[GIVEN RECORDS Boundary: Start]
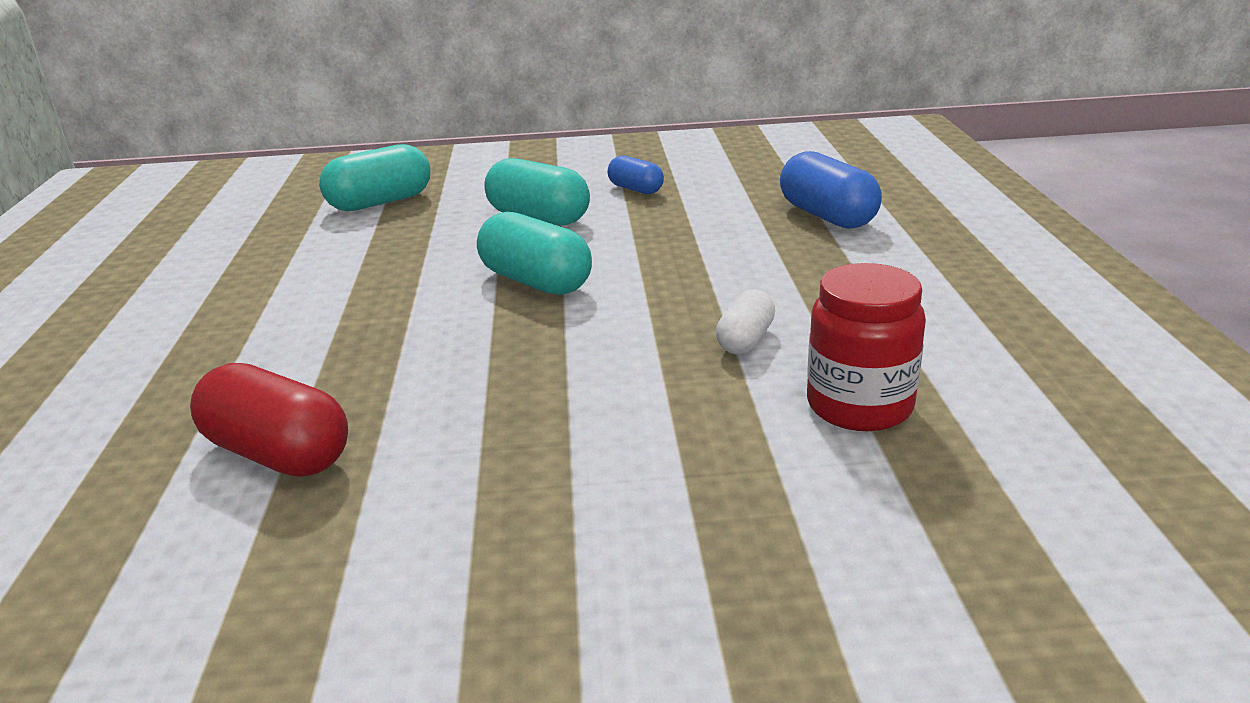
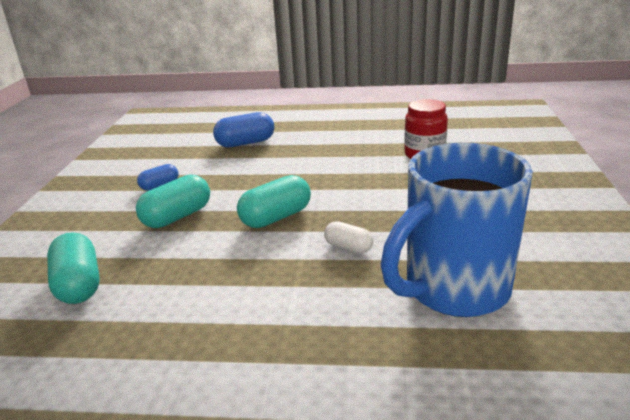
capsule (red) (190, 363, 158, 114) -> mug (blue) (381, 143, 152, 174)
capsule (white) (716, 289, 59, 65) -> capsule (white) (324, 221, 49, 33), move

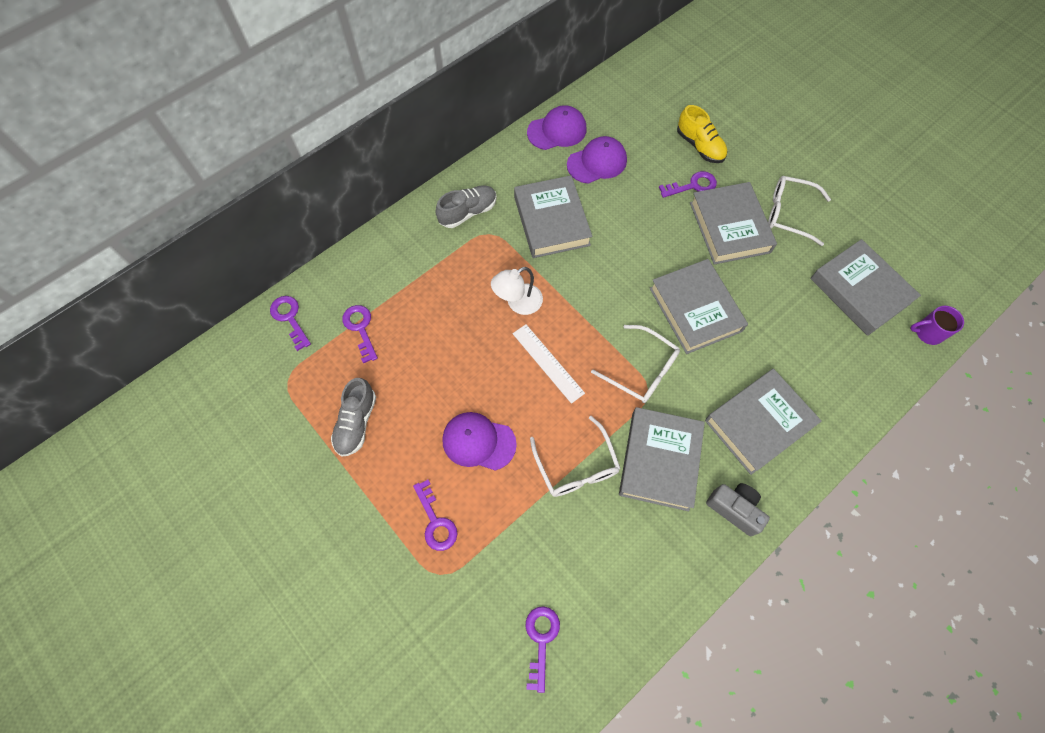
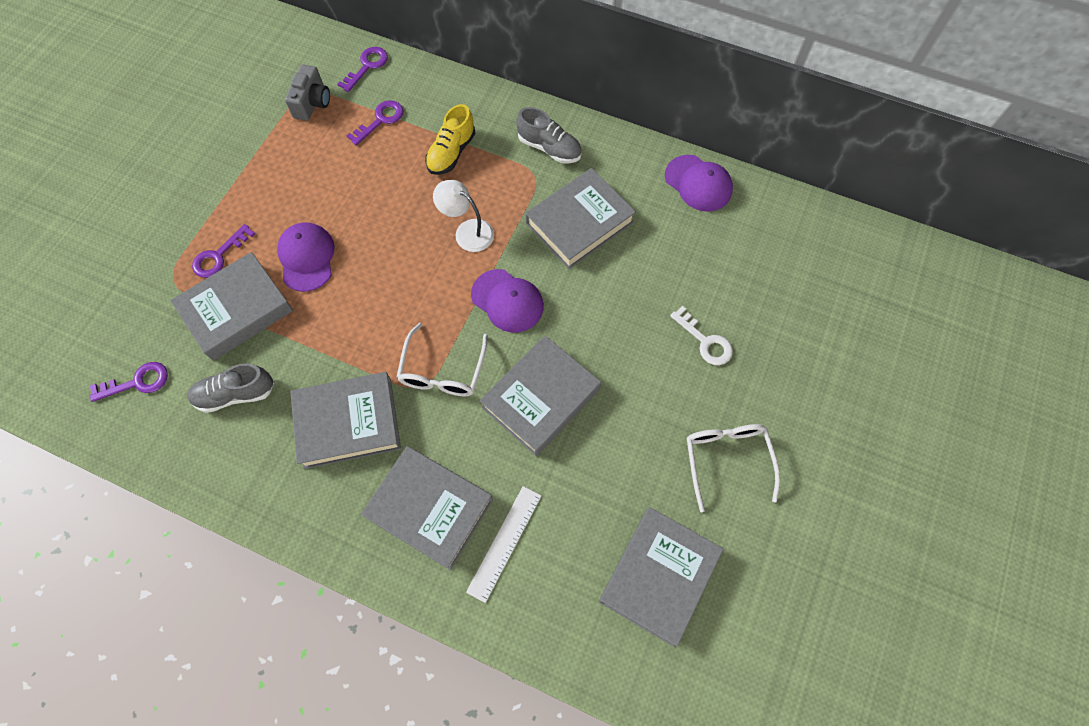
shoe (grey) (331, 378, 45, 79) -> shoe (grey) (187, 364, 87, 49), move
ruler (white) (513, 324, 72, 80) -> ruler (white) (466, 486, 75, 117), move
glasses (white) (530, 416, 91, 81) -> none
cap (purple) (567, 136, 60, 48) -> cap (purple) (471, 269, 73, 64), move
key (purple) (659, 171, 58, 27) -> key (white) (670, 306, 63, 59)
shoe (yellow) (677, 105, 50, 58) -> shoe (yellow) (425, 104, 50, 71), move
book (grey) (690, 182, 87, 83) -> book (grey) (170, 252, 123, 109), move
camera (grey) (706, 483, 64, 53) -> camera (grey) (285, 64, 45, 57), move
mug (purple) (910, 306, 54, 39) -> none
[GIVEN RECORDS Boundary: End]
PROBLEM DESCRIPTION:
The copy must start at the line containing "capsule (white) (716, 289, 59, 65)" and stop at the last line of the listing, both included, with every line exact and no pictures.

RESULT:
capsule (white) (716, 289, 59, 65) -> capsule (white) (324, 221, 49, 33), move

shoe (grey) (331, 378, 45, 79) -> shoe (grey) (187, 364, 87, 49), move
ruler (white) (513, 324, 72, 80) -> ruler (white) (466, 486, 75, 117), move
glasses (white) (530, 416, 91, 81) -> none
cap (purple) (567, 136, 60, 48) -> cap (purple) (471, 269, 73, 64), move
key (purple) (659, 171, 58, 27) -> key (white) (670, 306, 63, 59)
shoe (yellow) (677, 105, 50, 58) -> shoe (yellow) (425, 104, 50, 71), move
book (grey) (690, 182, 87, 83) -> book (grey) (170, 252, 123, 109), move
camera (grey) (706, 483, 64, 53) -> camera (grey) (285, 64, 45, 57), move
mug (purple) (910, 306, 54, 39) -> none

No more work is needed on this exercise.